REQUIREMENT
Could you restate the entries below word for word and leave out the pictures?

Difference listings
━━━━━━━━━━━━━━━━
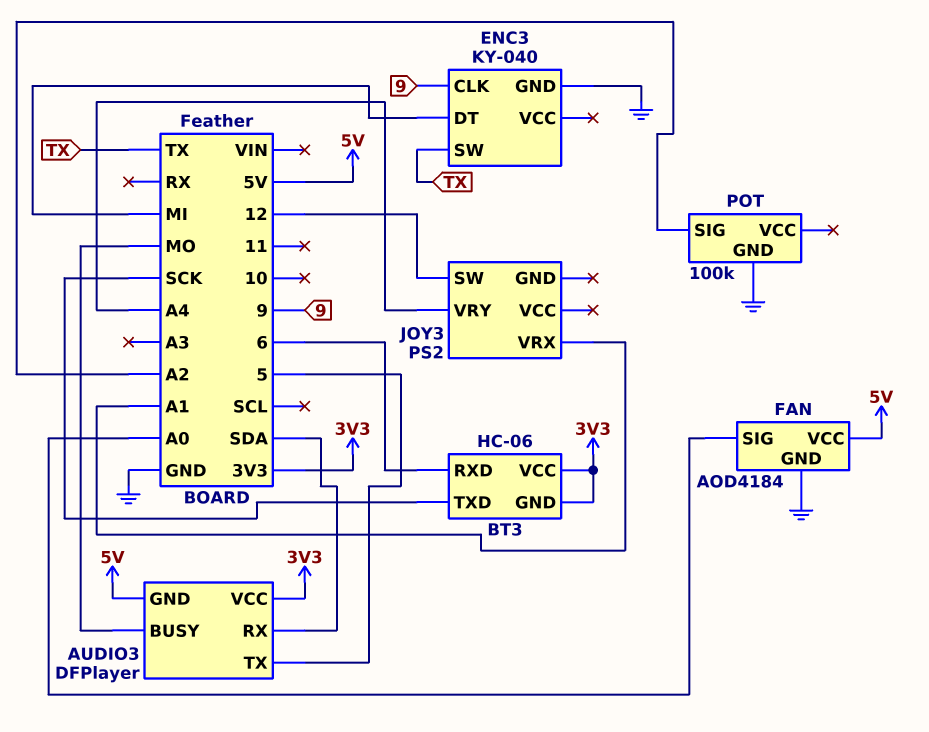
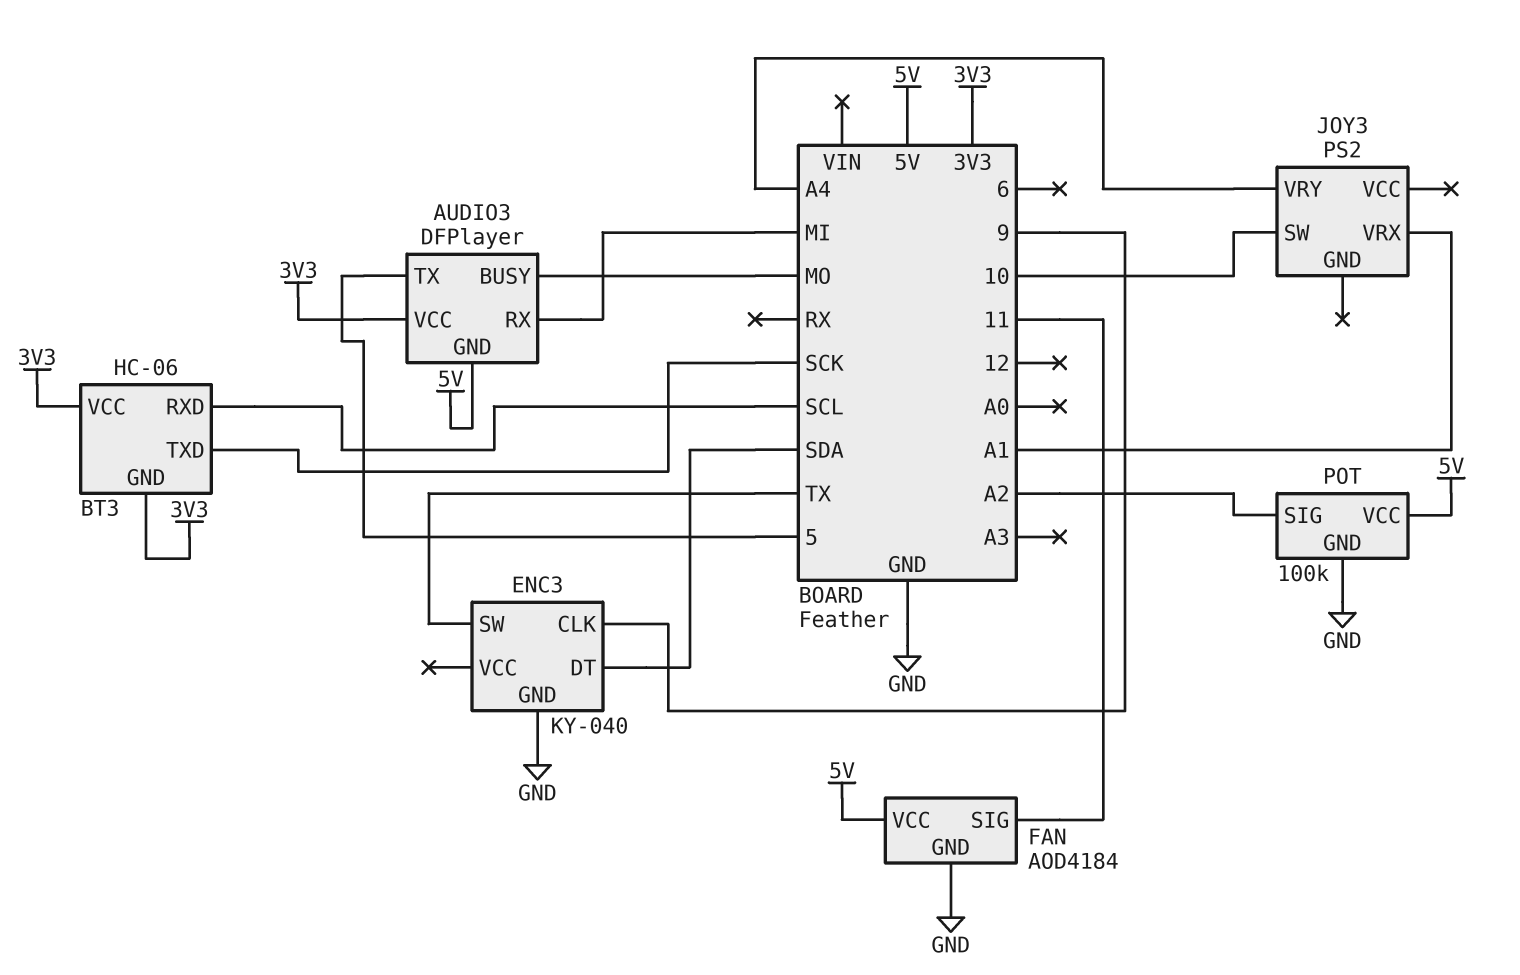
AUDIO3 pin RX: SDA -> MI
BT3 pin RXD: 6 -> SCL
ENC3 pin DT: MI -> SDA
FAN pin SIG: A0 -> 11
JOY3 pin SW: 12 -> 10
POT pin VCC: none -> 5V

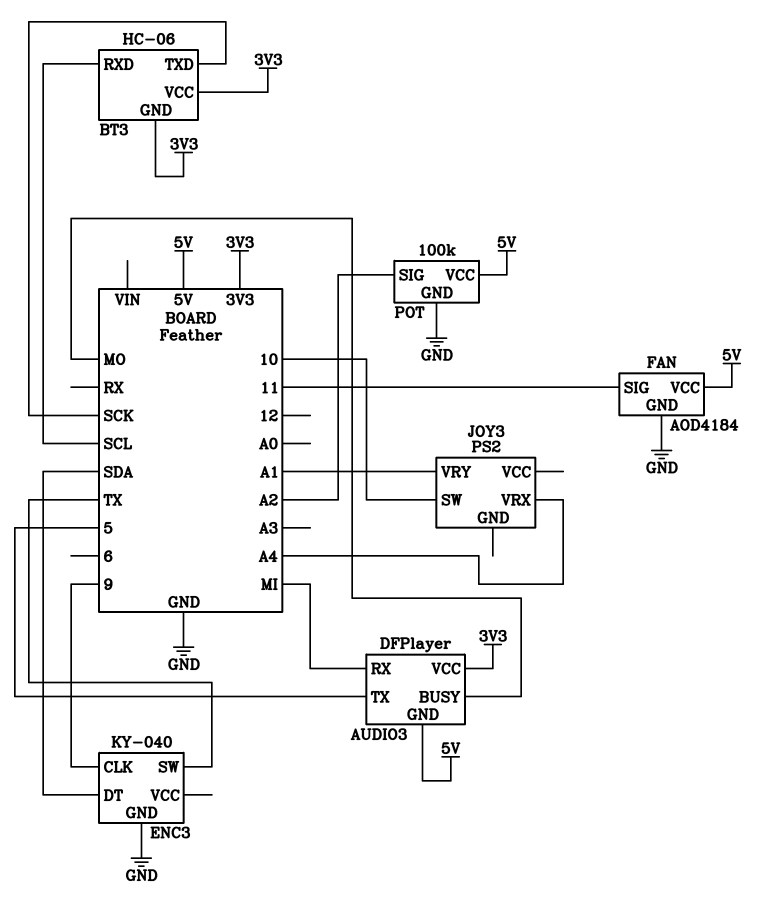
JOY3 pin VRX: A1 -> A4
JOY3 pin VRY: A4 -> A1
━━━━━━━━━━━━━━━━
ANSWER SECTION
AUDIO3 pin RX: SDA -> MI
BT3 pin RXD: 6 -> SCL
ENC3 pin DT: MI -> SDA
FAN pin SIG: A0 -> 11
JOY3 pin SW: 12 -> 10
POT pin VCC: none -> 5V

JOY3 pin VRX: A1 -> A4
JOY3 pin VRY: A4 -> A1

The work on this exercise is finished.